Set problem » How many lines in the material below contain the string "kern"? Reply with the number alone.

Collected data »
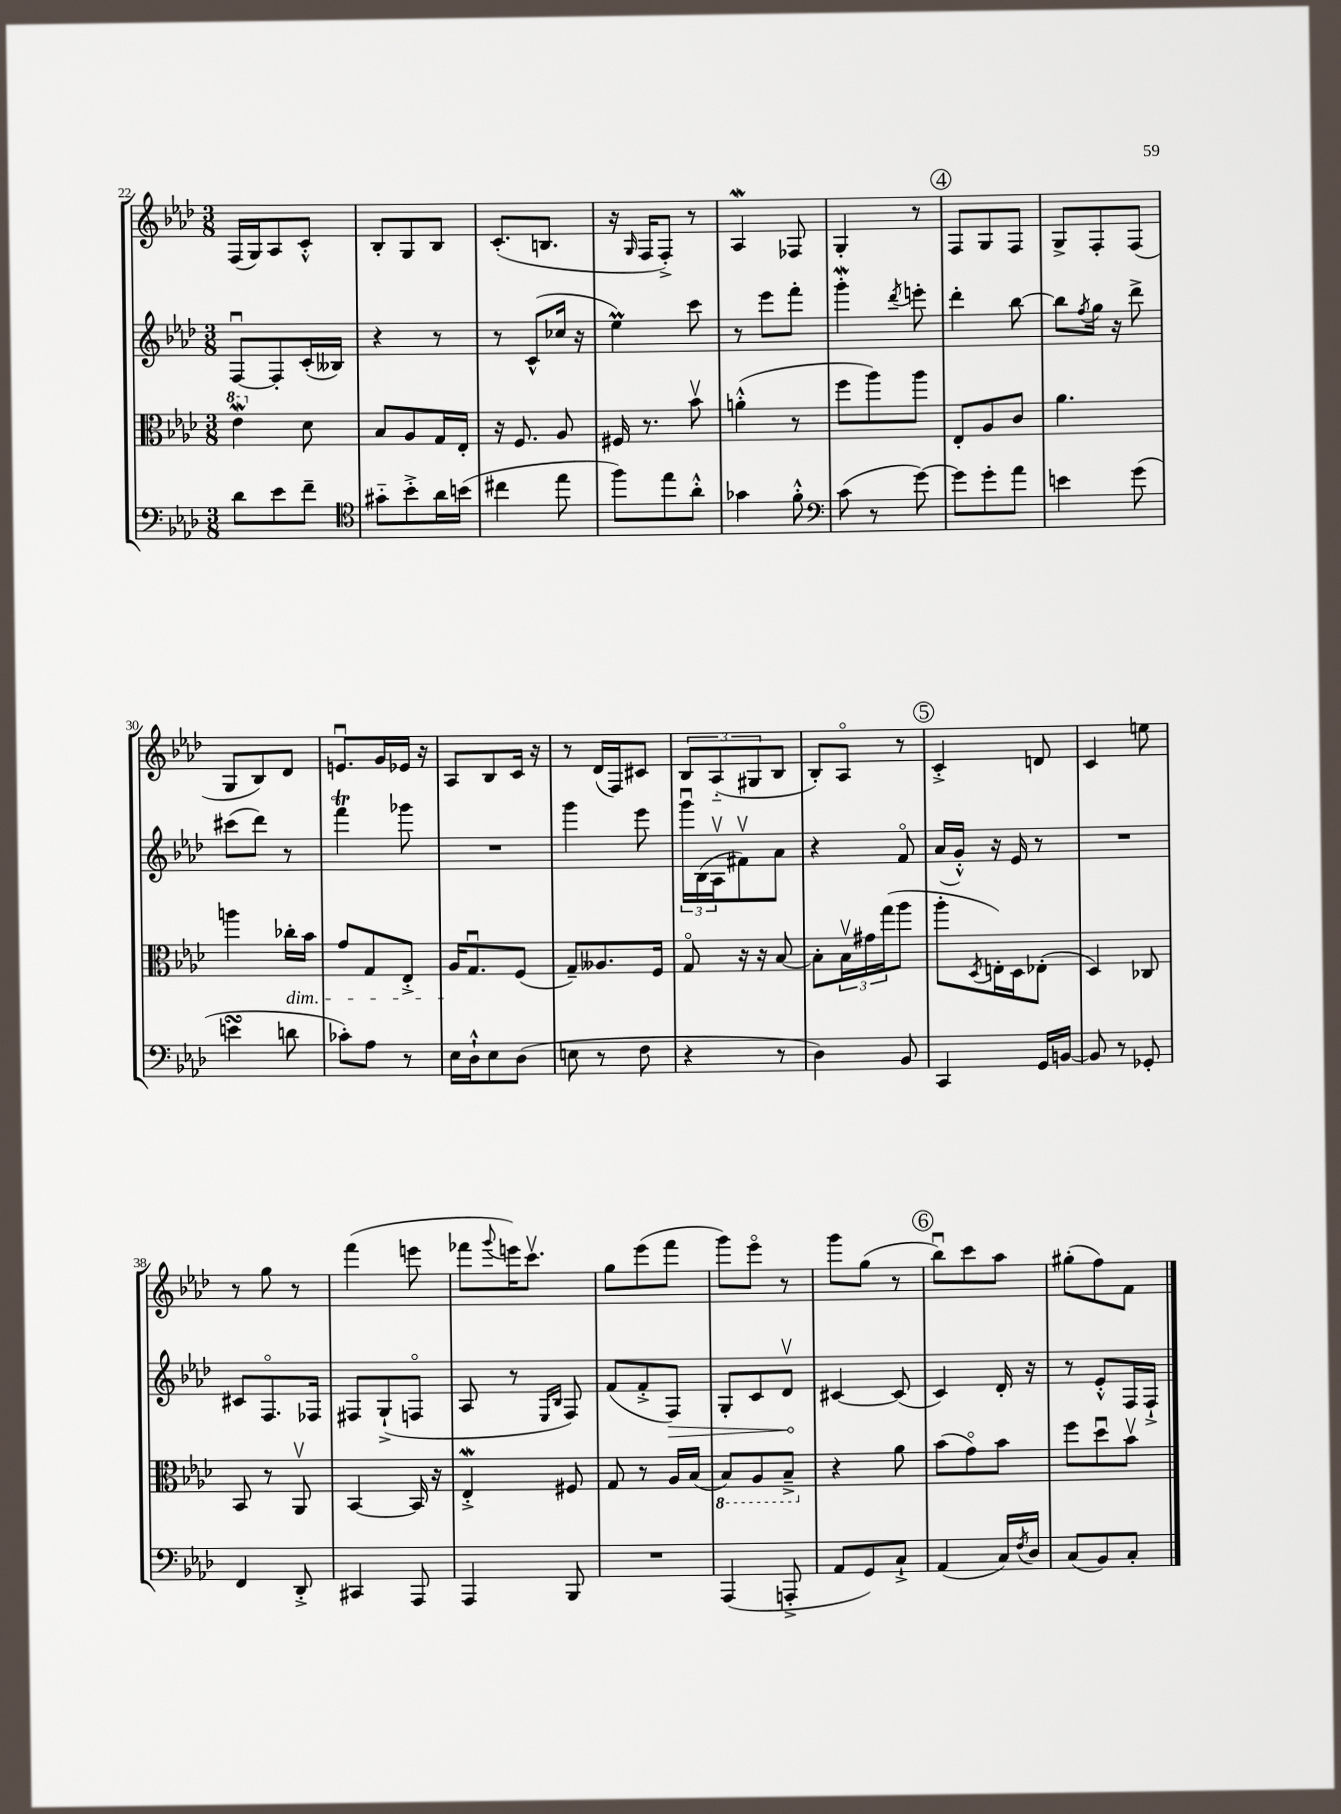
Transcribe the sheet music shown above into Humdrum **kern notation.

**kern	**kern	**kern	**kern
*staff4	*staff3	*staff2	*staff1
*clefF4	*clefC3	*clefG2	*clefG2
*k[b-e-a-d-]	*k[b-e-a-d-]	*k[b-e-a-d-]	*k[b-e-a-d-]
*M3/8	*M3/8	*M3/8	*M3/8
8d-	4ee-	[8Fu	(16F
.	.	.	16G)
8e-	.	8F']	8A-
8f~	8d-	(16c'	8c'^^
.	.	16B--)	.
=	=	=	=
*clefC4	*	*	*
8g#'~	8B-	4r	8B-'
8b-'^	8A-	.	8G
16a-	16G	8r	8B-
(16b	16E-'	.	.
=	=	=	=
4cc#	16r	8r	(8.c'
.	8.F	.	.
.	.	(8c^^	.
.	.	.	8.B
8ee-	8A-	16cc-	.
.	.	16r	.
=	=	=	=
8ff)	16F#	4ee-)	16r
.	.	.	16qqG
.	8.r	.	16F
8ee-	.	.	8F'^)
8a-'^^	8b-v	8ccc	8r
=	=	=	=
4g-	(4a'^^	8r	4A-
.	.	8eee-	.
8f'^^	8r	8fff'	8F-
=	=	=	=
*clefF4	*	*	*
(8c	8ff	4ggg'	4G'
8r	8aa-)	.	.
.	.	8qddd-	.
[8g)	8aa-	8eee'	8r
=	=	=	=
8g]	8E-'	4ddd-'	8F
8g'	8A-	.	8G
8a-	8c	[8bb-	8F
=	=	=	=
4e	4.a-	8bb-]	8G^
.	.	8qff	.
.	.	16gg	8F'
.	.	16r	.
(8g	.	8ddd-^	(8F
=	=	=	=
4e	4aa	(8ccc#	8G
.	.	8ddd-)	8B-)
8d	16cc-'	8r	8d-
.	16b-	.	.
=	=	=	=
8c-')	8g	4fff	8.eu
8A-	8G	.	.
.	.	.	16g
8r	8E-'^	8ggg-	16e-
.	.	.	16r
=	=	=	=
16E-	16A-	4.r	8A-
16D-`^^	8.Gu	.	.
8E-	.	.	8B-
(8D-	(8F	.	16c
.	.	.	16r
=	=	=	=
8E	8G~)	4ggg	8r
8r	8.A--	.	(16d-
.	.	.	16F)
8F	.	8eee-	8c#
.	16F	.	.
=	=	=	=
4r	8Go	24gggu	12B-
.	.	(24B-	.
.	.	24A-v	(12A-'~
.	16r	8f#v)	.
.	.	.	12G#
.	16r	.	.
8r	[8B-	8a-	8B-
=	=	=	=
4D-)	8B-']	4r	8B-')
.	24B-v	.	8A-o
.	24g#	.	.
.	(24gg	.	.
8BB-	8aa-	8fo	8r
=	=	=	=
4CC	8aa-'	(16a-	4c'^
.	.	16g'^^)	.
.	8qD-	.	.
.	16E')	16r	.
.	16D-	16e-	.
16GG	(8E-'	8r	8d
[16BB	.	.	.
=	=	=	=
8BB]	4D-)	4.r	4c
8r	.	.	.
8GG-'	8C-	.	8ee
=	=	=	=
4FF	8BB-	8c#	8r
.	8r	8.Fo	8gg
8DD-'^	8AA-v	.	8r
.	.	16F-	.
=	=	=	=
4CC#	[4BB-	8F#	(4fff
.	.	(8G`^	.
8AAA-	16BB-]	8Fo	8eee
.	16r	.	.
=	=	=	=
4AAA-	4E-'^	8A-	8fff-
.	.	.	8qqggg
.	.	8r	16eee)
.	.	.	8.cccv
.	.	16qqE-	.
.	.	16qqB-	.
8BBB-	8F#	8F)	.
=	=	=	=
4.r	8G	(8f	8gg
.	8r	8f'^	(8eee-
.	16A-	8F)	8fff
.	(16B-	.	.
=	=	=	=
(4AAA-	8BB-)	8G'	8ggg)
.	8AA-	8c	8eee-o
8AAA'^	8BB-~^	8d-v	8r
=	=	=	=
8AA-	4r	[4c#	8ggg
8GG)	.	.	(8gg
8C`^	8a-	(8c#]	8r
=	=	=	=
(4AA-	(8b-	4c)	8bb-u)
.	8go)	.	8ccc
16C)	8b-	16d-'	8aa-
8qF	.	.	.
16D-	.	16r	.
=	=	=	=
(8C	8ff	8r	(8gg#'
8BB-)	8dd-u	8e-'^^	8ff)
8C'	8b-v	16F	8f
.	.	16F`^	.
==	==	==	==
*-	*-	*-	*-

Exercise response » 2